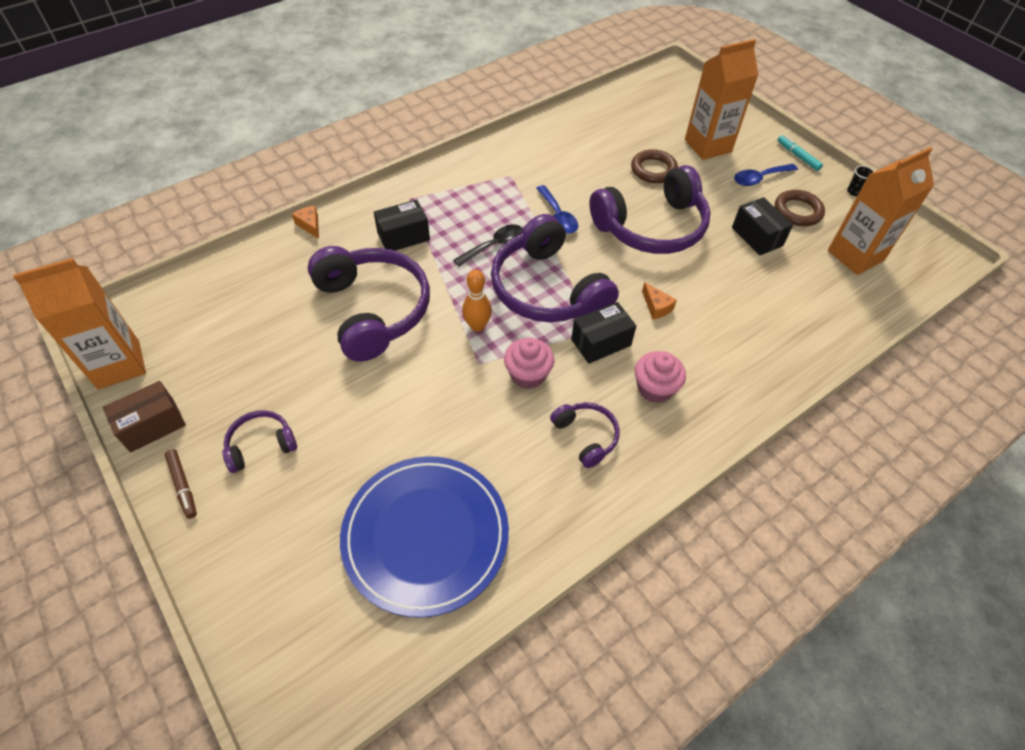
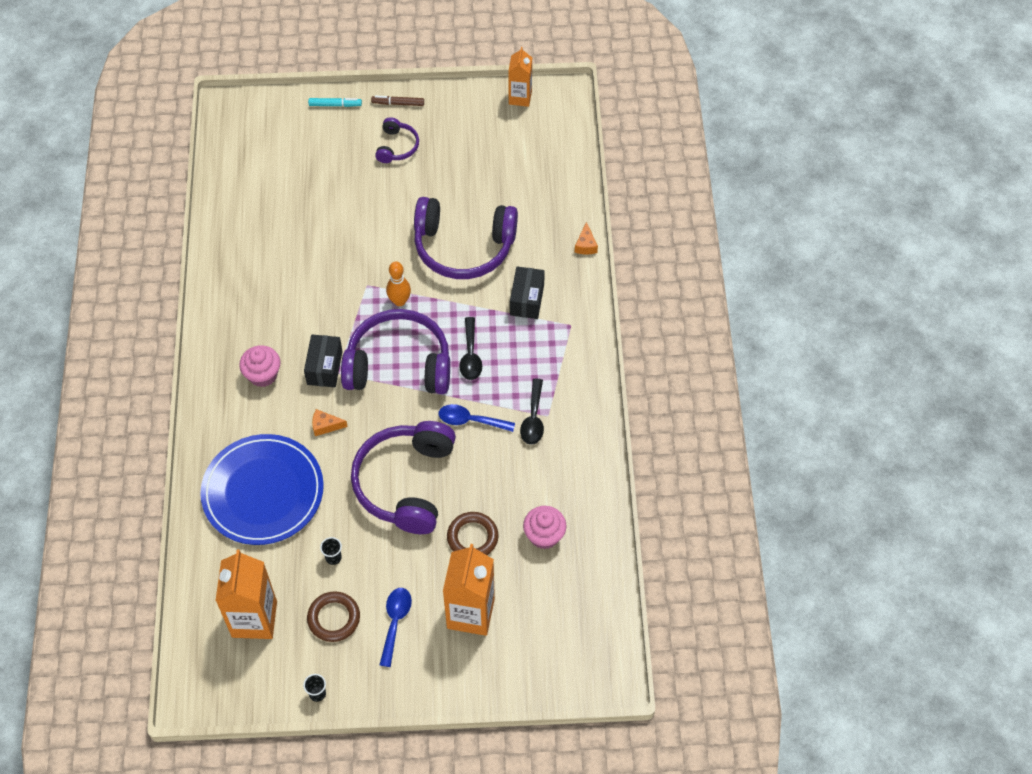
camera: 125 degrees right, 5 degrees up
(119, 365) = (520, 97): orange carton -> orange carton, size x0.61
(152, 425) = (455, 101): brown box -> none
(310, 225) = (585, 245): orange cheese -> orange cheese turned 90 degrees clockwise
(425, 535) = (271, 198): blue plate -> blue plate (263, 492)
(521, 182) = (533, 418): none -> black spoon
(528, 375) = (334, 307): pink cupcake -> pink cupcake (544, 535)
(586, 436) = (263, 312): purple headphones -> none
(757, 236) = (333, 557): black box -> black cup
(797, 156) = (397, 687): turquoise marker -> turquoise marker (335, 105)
==
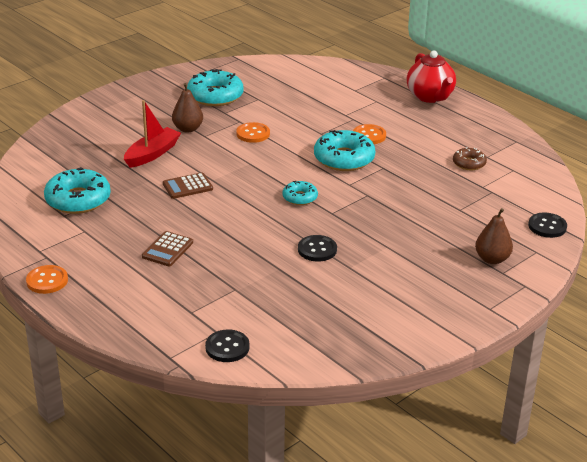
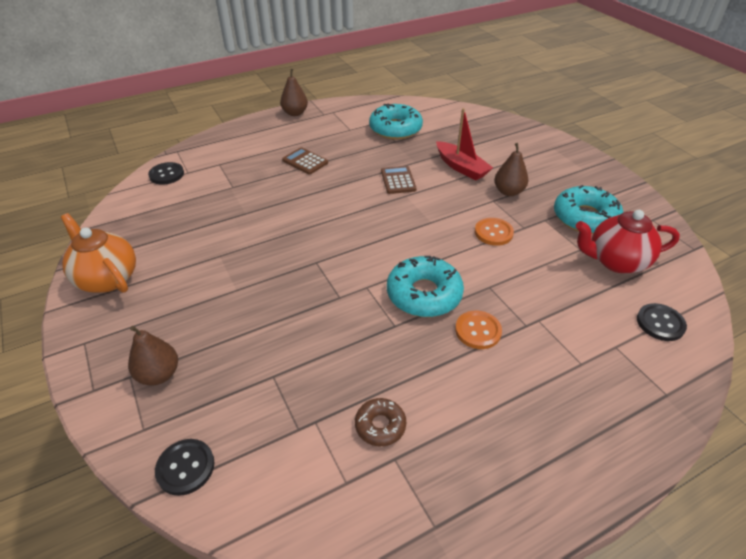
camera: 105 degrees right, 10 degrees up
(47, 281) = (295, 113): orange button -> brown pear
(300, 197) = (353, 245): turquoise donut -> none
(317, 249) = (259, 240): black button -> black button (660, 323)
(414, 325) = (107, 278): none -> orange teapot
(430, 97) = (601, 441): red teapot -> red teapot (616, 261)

Work instructions:
List every line in the records above that contains the word "brown".

Answer:
(152, 425) = (455, 101): brown box -> none
(47, 281) = (295, 113): orange button -> brown pear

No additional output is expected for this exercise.